Exercise requirements —
Word for word, repeat each record that follows.

Records provided —
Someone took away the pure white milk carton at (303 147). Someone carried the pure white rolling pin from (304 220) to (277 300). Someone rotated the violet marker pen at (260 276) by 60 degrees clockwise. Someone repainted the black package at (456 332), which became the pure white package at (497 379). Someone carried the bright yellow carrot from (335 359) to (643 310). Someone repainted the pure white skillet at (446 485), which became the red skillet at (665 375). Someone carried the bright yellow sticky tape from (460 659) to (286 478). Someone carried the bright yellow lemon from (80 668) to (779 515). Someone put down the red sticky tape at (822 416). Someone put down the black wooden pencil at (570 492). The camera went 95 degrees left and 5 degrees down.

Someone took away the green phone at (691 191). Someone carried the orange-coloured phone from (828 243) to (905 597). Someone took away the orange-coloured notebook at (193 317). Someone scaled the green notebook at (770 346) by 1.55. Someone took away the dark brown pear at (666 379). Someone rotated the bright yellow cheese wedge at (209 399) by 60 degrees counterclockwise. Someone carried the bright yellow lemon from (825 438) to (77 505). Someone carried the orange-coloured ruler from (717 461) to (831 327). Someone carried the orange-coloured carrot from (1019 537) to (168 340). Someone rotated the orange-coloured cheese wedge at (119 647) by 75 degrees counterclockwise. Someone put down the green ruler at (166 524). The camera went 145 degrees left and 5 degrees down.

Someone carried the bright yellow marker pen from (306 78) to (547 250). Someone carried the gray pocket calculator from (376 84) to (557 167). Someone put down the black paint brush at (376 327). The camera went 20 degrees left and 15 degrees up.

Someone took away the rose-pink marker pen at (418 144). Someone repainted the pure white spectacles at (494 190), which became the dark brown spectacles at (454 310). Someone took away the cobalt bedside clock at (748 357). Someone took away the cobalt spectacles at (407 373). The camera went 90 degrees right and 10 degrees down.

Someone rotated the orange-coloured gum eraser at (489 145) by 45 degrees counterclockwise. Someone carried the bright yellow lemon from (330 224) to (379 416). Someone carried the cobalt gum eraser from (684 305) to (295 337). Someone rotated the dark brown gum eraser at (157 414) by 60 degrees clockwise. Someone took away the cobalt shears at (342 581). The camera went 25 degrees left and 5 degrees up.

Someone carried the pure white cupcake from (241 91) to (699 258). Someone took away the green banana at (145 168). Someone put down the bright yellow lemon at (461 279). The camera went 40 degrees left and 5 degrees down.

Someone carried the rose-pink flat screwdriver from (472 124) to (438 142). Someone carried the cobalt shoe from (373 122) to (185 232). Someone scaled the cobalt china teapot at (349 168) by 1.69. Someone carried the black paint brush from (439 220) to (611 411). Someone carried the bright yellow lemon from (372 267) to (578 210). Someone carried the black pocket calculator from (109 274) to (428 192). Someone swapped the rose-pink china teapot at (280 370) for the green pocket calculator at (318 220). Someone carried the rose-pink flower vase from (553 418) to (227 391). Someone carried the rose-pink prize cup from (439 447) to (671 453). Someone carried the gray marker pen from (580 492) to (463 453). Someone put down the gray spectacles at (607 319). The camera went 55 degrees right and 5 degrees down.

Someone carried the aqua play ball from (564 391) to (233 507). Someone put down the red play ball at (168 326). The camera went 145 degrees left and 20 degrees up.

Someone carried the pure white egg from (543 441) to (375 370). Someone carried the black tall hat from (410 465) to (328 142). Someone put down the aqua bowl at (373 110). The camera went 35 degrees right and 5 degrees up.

Finished exercise —
Someone took away the pure white milk carton at (303 147). Someone carried the pure white rolling pin from (304 220) to (277 300). Someone rotated the violet marker pen at (260 276) by 60 degrees clockwise. Someone repainted the black package at (456 332), which became the pure white package at (497 379). Someone carried the bright yellow carrot from (335 359) to (643 310). Someone repainted the pure white skillet at (446 485), which became the red skillet at (665 375). Someone carried the bright yellow sticky tape from (460 659) to (286 478). Someone carried the bright yellow lemon from (80 668) to (779 515). Someone put down the red sticky tape at (822 416). Someone put down the black wooden pencil at (570 492). The camera went 95 degrees left and 5 degrees down.

Someone took away the green phone at (691 191). Someone carried the orange-coloured phone from (828 243) to (905 597). Someone took away the orange-coloured notebook at (193 317). Someone scaled the green notebook at (770 346) by 1.55. Someone took away the dark brown pear at (666 379). Someone rotated the bright yellow cheese wedge at (209 399) by 60 degrees counterclockwise. Someone carried the bright yellow lemon from (825 438) to (77 505). Someone carried the orange-coloured ruler from (717 461) to (831 327). Someone carried the orange-coloured carrot from (1019 537) to (168 340). Someone rotated the orange-coloured cheese wedge at (119 647) by 75 degrees counterclockwise. Someone put down the green ruler at (166 524). The camera went 145 degrees left and 5 degrees down.

Someone carried the bright yellow marker pen from (306 78) to (547 250). Someone carried the gray pocket calculator from (376 84) to (557 167). Someone put down the black paint brush at (376 327). The camera went 20 degrees left and 15 degrees up.

Someone took away the rose-pink marker pen at (418 144). Someone repainted the pure white spectacles at (494 190), which became the dark brown spectacles at (454 310). Someone took away the cobalt bedside clock at (748 357). Someone took away the cobalt spectacles at (407 373). The camera went 90 degrees right and 10 degrees down.

Someone rotated the orange-coloured gum eraser at (489 145) by 45 degrees counterclockwise. Someone carried the bright yellow lemon from (330 224) to (379 416). Someone carried the cobalt gum eraser from (684 305) to (295 337). Someone rotated the dark brown gum eraser at (157 414) by 60 degrees clockwise. Someone took away the cobalt shears at (342 581). The camera went 25 degrees left and 5 degrees up.

Someone carried the pure white cupcake from (241 91) to (699 258). Someone took away the green banana at (145 168). Someone put down the bright yellow lemon at (461 279). The camera went 40 degrees left and 5 degrees down.

Someone carried the rose-pink flat screwdriver from (472 124) to (438 142). Someone carried the cobalt shoe from (373 122) to (185 232). Someone scaled the cobalt china teapot at (349 168) by 1.69. Someone carried the black paint brush from (439 220) to (611 411). Someone carried the bright yellow lemon from (372 267) to (578 210). Someone carried the black pocket calculator from (109 274) to (428 192). Someone swapped the rose-pink china teapot at (280 370) for the green pocket calculator at (318 220). Someone carried the rose-pink flower vase from (553 418) to (227 391). Someone carried the rose-pink prize cup from (439 447) to (671 453). Someone carried the gray marker pen from (580 492) to (463 453). Someone put down the gray spectacles at (607 319). The camera went 55 degrees right and 5 degrees down.

Someone carried the aqua play ball from (564 391) to (233 507). Someone put down the red play ball at (168 326). The camera went 145 degrees left and 20 degrees up.

Someone carried the pure white egg from (543 441) to (375 370). Someone carried the black tall hat from (410 465) to (328 142). Someone put down the aqua bowl at (373 110). The camera went 35 degrees right and 5 degrees up.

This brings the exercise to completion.